(Material from a pointing dataset)
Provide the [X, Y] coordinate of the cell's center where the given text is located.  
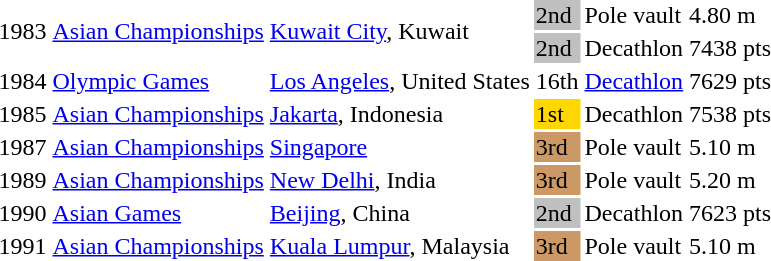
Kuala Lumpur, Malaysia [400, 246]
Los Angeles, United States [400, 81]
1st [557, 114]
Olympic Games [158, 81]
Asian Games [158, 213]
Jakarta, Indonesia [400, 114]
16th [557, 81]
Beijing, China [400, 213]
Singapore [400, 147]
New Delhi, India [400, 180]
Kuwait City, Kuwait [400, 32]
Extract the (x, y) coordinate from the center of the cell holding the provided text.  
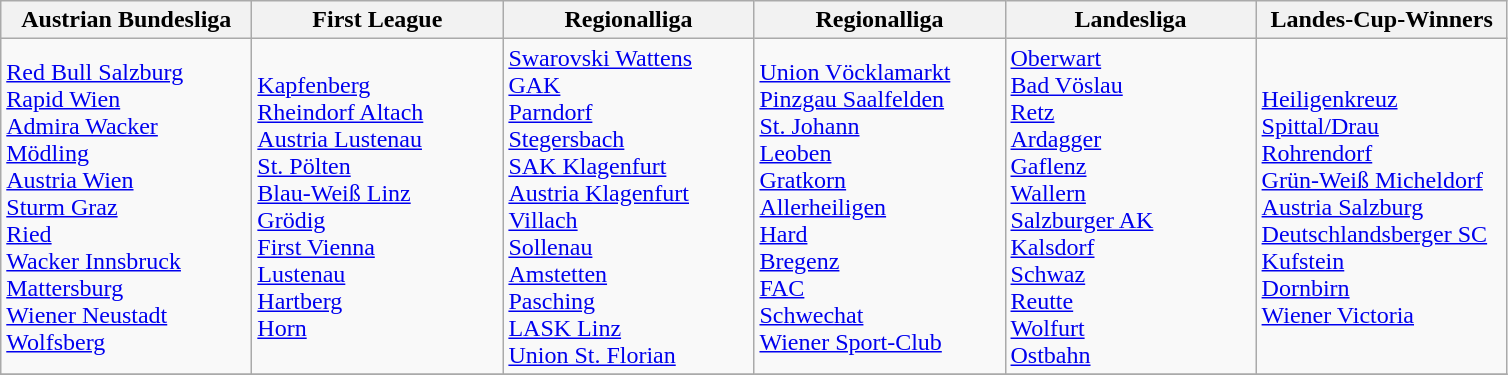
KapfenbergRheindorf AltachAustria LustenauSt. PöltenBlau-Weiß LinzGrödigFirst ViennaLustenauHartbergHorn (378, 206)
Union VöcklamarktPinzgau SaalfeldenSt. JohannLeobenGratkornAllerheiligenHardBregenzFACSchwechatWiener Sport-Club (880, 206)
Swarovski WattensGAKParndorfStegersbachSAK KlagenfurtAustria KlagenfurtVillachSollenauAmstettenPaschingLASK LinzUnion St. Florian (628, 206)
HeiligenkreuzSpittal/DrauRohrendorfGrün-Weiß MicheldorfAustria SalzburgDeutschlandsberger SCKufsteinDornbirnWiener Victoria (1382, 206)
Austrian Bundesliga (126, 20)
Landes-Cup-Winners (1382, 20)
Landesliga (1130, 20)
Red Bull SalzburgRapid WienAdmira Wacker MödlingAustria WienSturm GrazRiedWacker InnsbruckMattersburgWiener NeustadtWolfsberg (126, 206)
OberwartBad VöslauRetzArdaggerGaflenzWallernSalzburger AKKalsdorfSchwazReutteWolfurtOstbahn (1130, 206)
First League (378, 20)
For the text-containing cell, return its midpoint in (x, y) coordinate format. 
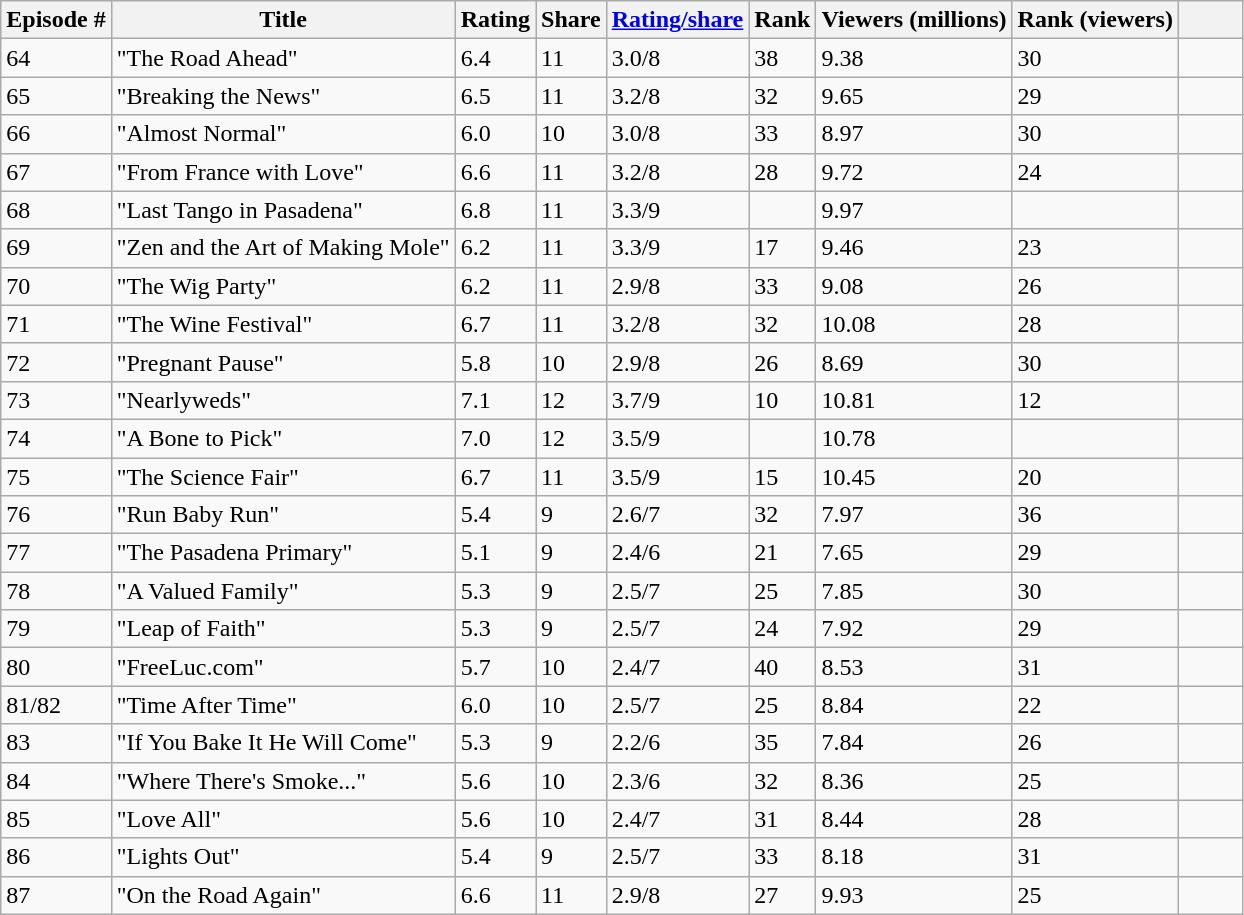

*Instructions to follow*
Arrange everything from the start of the material down to the line containing "Extract the (x, y)", inclusive, as a JSON list of strings with one string per line and no blank lines. Leave the pictures out.

*Full answer*
[
  "Provide the [X, Y] coordinate of the cell's center where the given text is located.  ",
  "Kuala Lumpur, Malaysia [400, 246]",
  "Los Angeles, United States [400, 81]",
  "1st [557, 114]",
  "Olympic Games [158, 81]",
  "Asian Games [158, 213]",
  "Jakarta, Indonesia [400, 114]",
  "16th [557, 81]",
  "Beijing, China [400, 213]",
  "Singapore [400, 147]",
  "New Delhi, India [400, 180]",
  "Kuwait City, Kuwait [400, 32]",
  "Extract the (x, y) coordinate from the center of the cell holding the provided text.  "
]